[[ Task data, beginning ]]

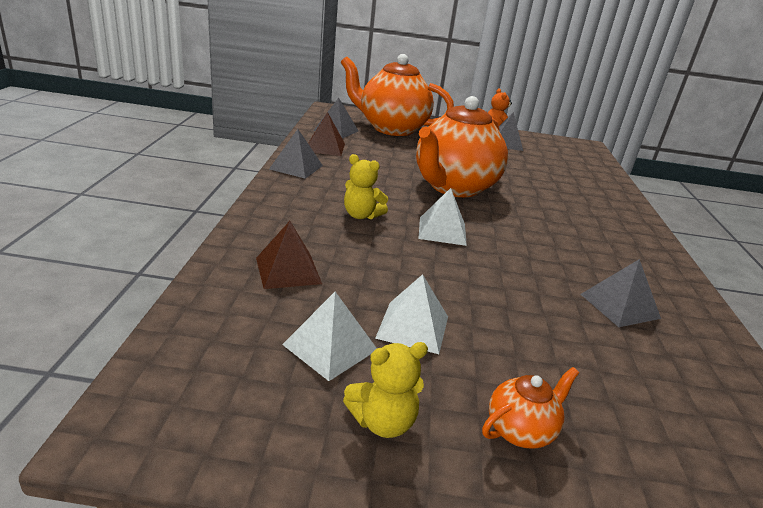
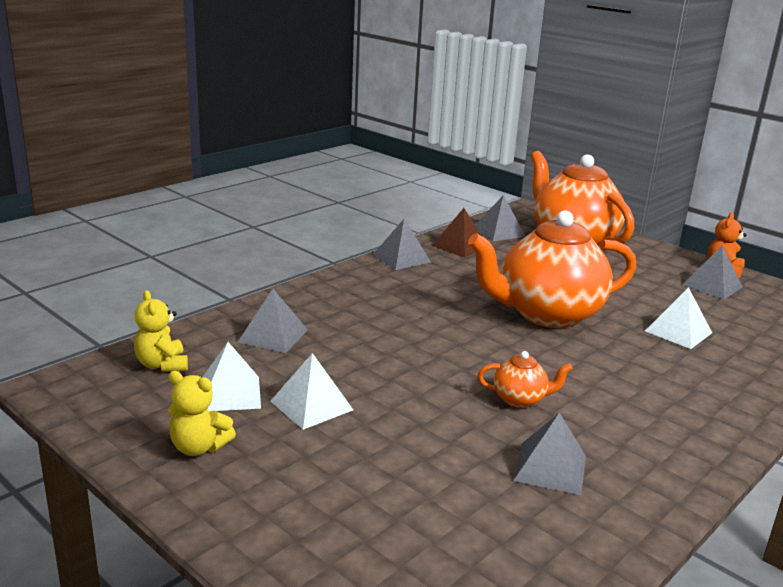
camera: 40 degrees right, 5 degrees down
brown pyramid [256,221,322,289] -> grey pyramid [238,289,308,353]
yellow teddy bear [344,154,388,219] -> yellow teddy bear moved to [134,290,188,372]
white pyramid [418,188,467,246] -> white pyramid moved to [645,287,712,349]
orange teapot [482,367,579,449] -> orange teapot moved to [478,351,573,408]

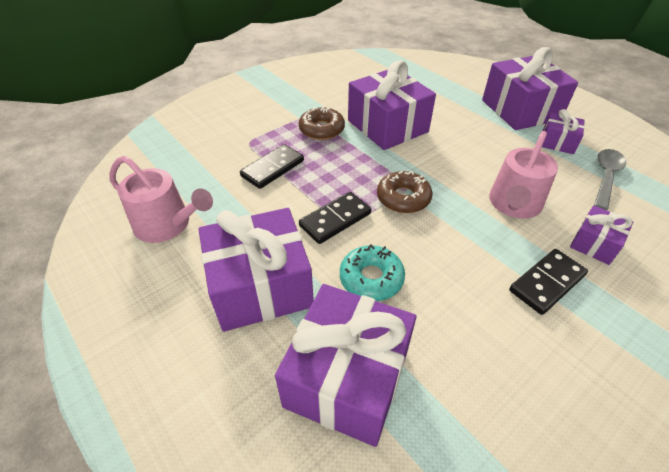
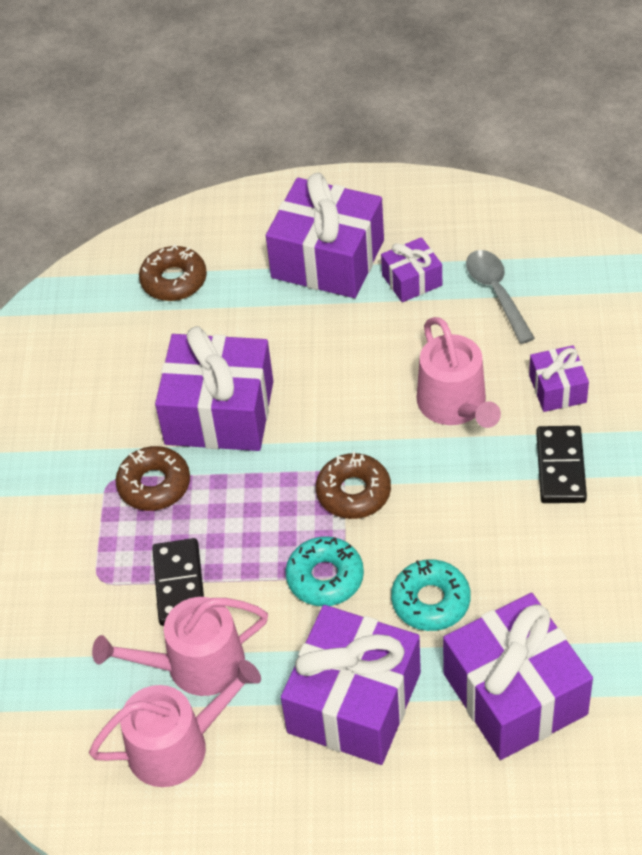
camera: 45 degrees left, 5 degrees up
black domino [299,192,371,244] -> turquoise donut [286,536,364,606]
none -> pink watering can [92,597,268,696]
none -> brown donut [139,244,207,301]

[[ Task data, end ]]
[[ Task data, beginning ]]

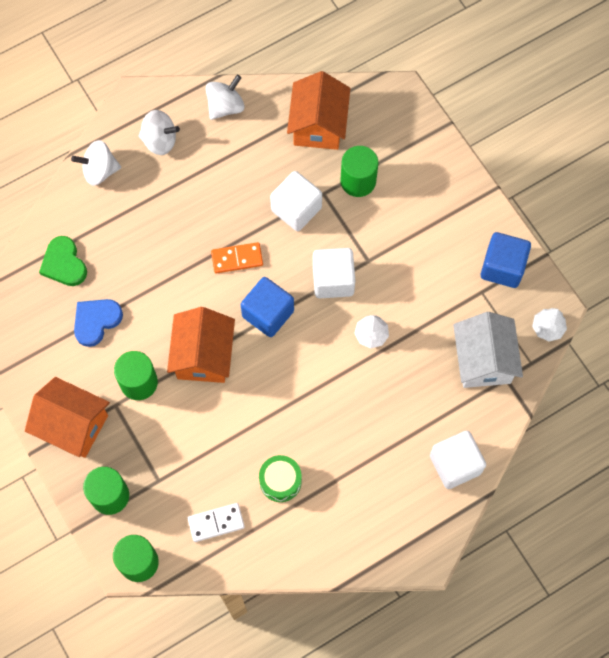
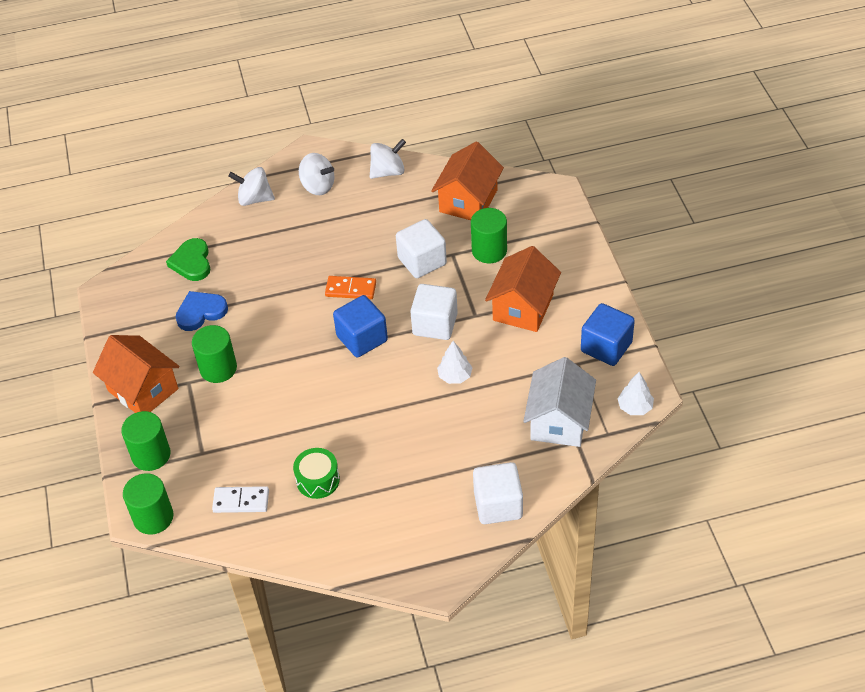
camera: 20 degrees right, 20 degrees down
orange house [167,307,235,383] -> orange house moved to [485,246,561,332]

[[ Task data, end ]]

What you are asked to do – Tally how many lines of the material contain the word "pyramid". The answer must be the number and nothing else.

Written answer – 2